**TRY IT:** The copy must hold exactly the lines from the one with "C114: 2200uF (BUF, CMP) -> 2200uF (CMP, SPK)" through the end of the listing below, and nothing else, with no pictures.
---------- RECORDS FOR PROCESSING
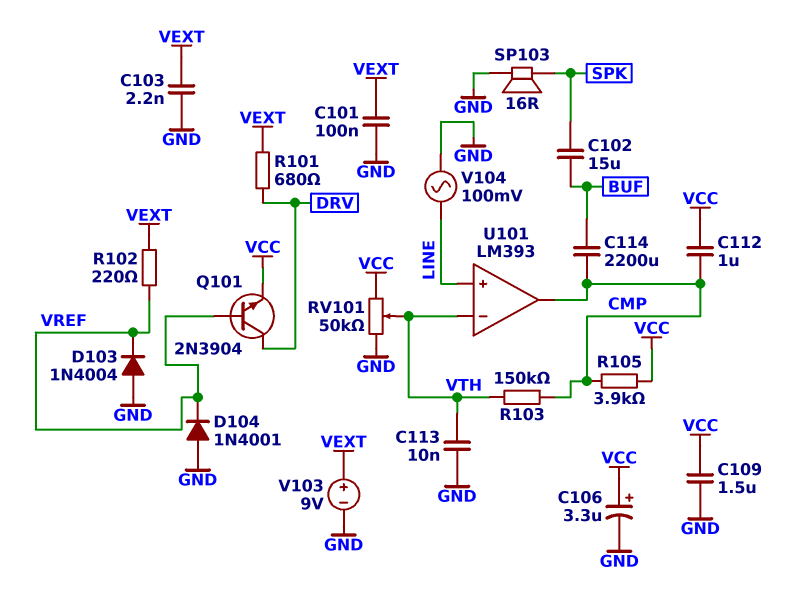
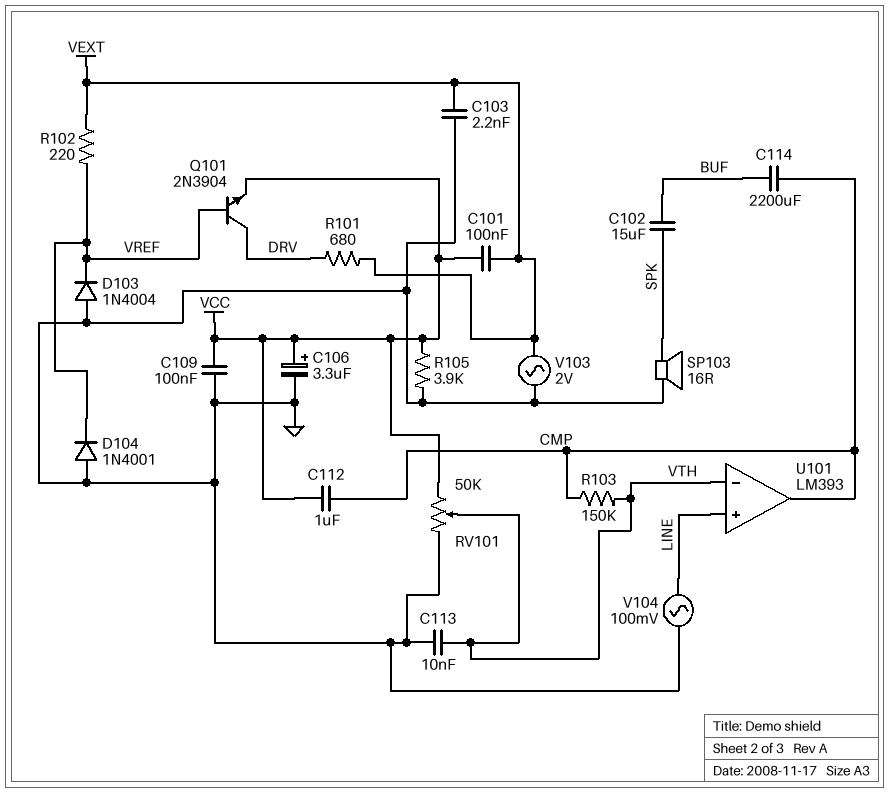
C101: 100nF (GND, VEXT) -> 100nF (VCC, VEXT)
C109: 1.5uF (GND, VCC) -> 100nF (GND, VCC)
R105: 3.9k (CMP, VCC) -> 3.9k (GND, VCC)
V103: 9V (plus VEXT, minus GND) -> AC 2V (GND, VEXT)

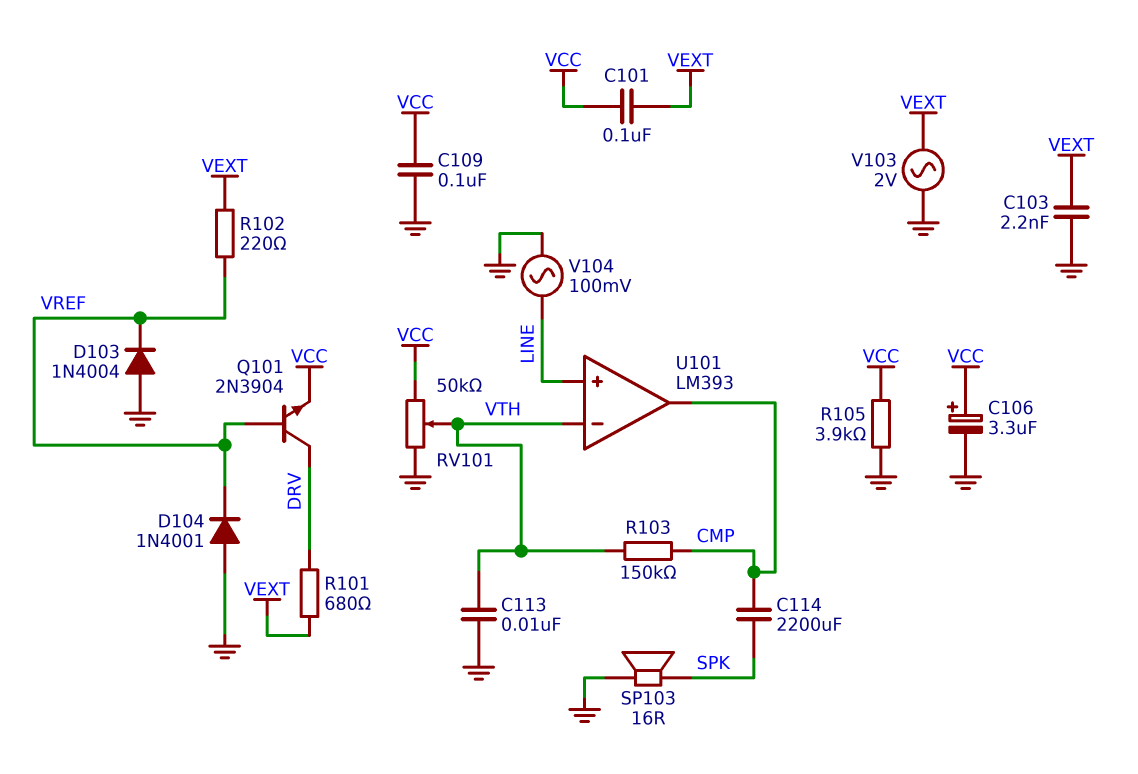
C102: 15uF (BUF, SPK) -> none
C112: 1uF (CMP, VCC) -> none
C114: 2200uF (BUF, CMP) -> 2200uF (CMP, SPK)

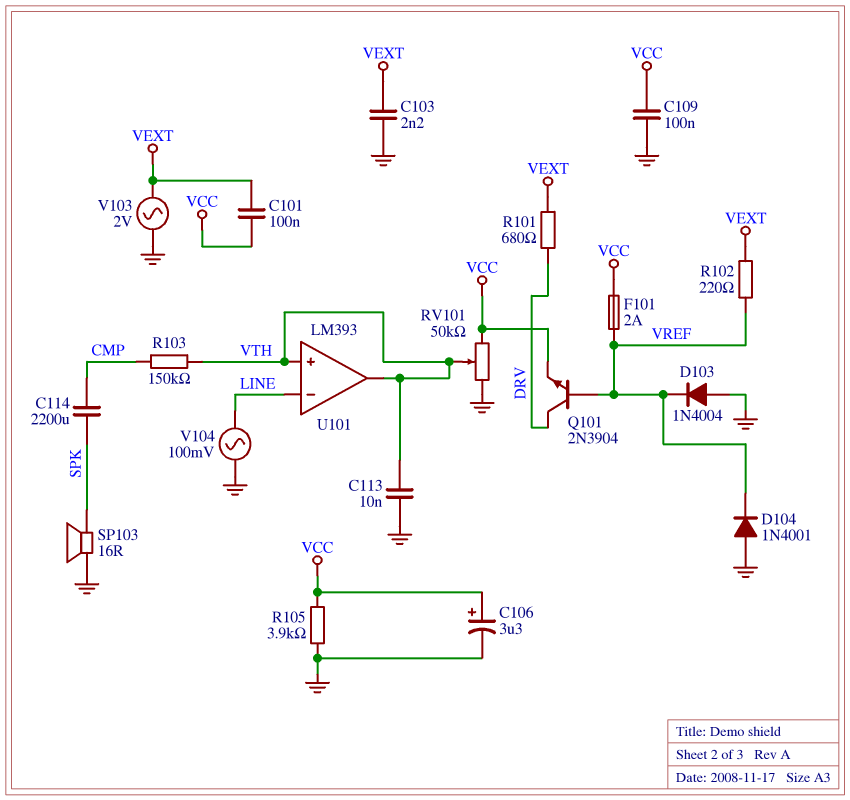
F101: none -> 2A (VCC, VREF)
U101 pin in+: LINE -> VTH
U101 pin in-: VTH -> LINE
U101 pin out: CMP -> VTH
--------------------
**RESPONSE TO THE EXERCISE:**
C114: 2200uF (BUF, CMP) -> 2200uF (CMP, SPK)

F101: none -> 2A (VCC, VREF)
U101 pin in+: LINE -> VTH
U101 pin in-: VTH -> LINE
U101 pin out: CMP -> VTH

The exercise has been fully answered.